— Coordinate-based object records —
- - -
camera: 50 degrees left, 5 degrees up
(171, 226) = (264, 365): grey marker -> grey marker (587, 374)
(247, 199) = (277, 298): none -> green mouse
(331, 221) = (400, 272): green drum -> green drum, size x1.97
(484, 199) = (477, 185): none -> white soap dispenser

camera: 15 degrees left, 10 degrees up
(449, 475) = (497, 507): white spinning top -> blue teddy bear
- - -
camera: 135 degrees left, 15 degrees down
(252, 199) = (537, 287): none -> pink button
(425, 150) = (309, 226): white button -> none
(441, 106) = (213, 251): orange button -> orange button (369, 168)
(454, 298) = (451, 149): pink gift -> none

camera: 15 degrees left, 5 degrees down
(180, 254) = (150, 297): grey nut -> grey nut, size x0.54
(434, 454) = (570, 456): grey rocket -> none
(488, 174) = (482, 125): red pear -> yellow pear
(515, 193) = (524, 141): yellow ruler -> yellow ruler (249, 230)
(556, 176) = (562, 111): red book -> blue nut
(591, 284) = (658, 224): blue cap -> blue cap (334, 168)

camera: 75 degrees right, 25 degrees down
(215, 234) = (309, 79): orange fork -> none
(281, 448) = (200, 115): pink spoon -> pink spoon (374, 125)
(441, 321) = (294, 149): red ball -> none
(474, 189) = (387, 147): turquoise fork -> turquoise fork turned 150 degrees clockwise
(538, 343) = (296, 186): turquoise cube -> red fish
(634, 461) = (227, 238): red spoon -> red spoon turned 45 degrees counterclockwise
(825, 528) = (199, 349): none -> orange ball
- - -
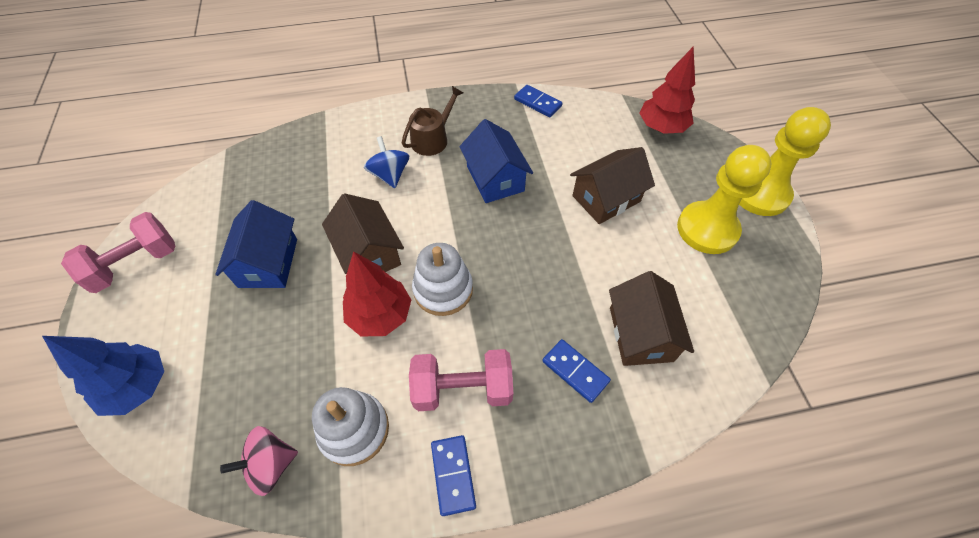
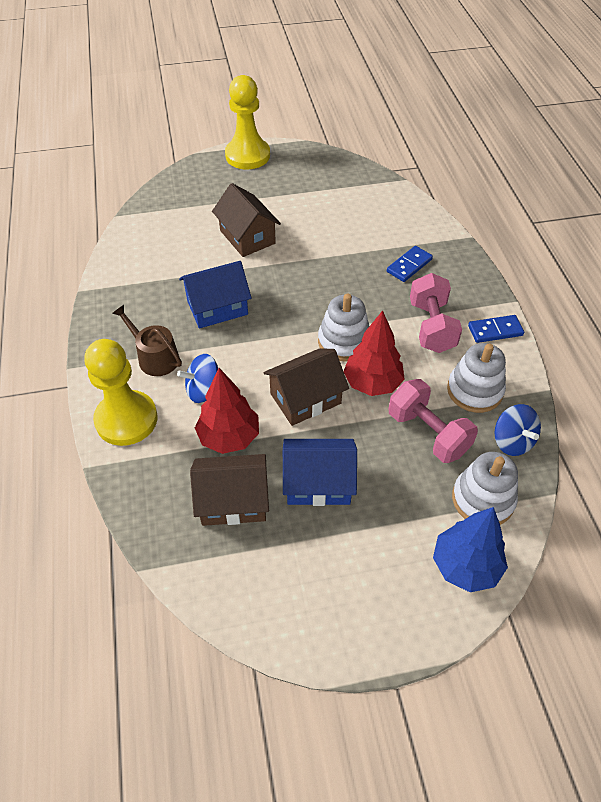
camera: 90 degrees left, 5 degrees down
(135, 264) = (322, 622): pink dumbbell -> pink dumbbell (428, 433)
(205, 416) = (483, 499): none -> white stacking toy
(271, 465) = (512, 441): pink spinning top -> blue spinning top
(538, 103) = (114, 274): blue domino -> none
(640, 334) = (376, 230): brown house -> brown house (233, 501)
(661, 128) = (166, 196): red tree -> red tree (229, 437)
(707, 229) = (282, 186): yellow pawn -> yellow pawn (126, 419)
- - -
— TASK OBJECTIVE —
Every line of the records above where the string "spinning" is found should be copied.

— ANSWER BOX —
(449, 475) = (497, 507): white spinning top -> blue teddy bear
(271, 465) = (512, 441): pink spinning top -> blue spinning top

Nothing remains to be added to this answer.